● Your instructions
Reproduce the following lines word for word.

● Excerpted records
=======

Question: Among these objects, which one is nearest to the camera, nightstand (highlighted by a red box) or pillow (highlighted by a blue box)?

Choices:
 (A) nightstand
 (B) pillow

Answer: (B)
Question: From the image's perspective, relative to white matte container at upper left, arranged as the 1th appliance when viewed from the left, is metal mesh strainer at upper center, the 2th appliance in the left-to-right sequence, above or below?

=======

● Answer box
Question: Among these objects, which one is nearest to the camera, nightstand (highlighted by a red box) or pillow (highlighted by a blue box)?

Choices:
 (A) nightstand
 (B) pillow

Answer: (B)
Question: From the image's perspective, relative to white matte container at upper left, arranged as the 1th appliance when viewed from the left, is metal mesh strainer at upper center, the 2th appliance in the left-to-right sequence, above or below?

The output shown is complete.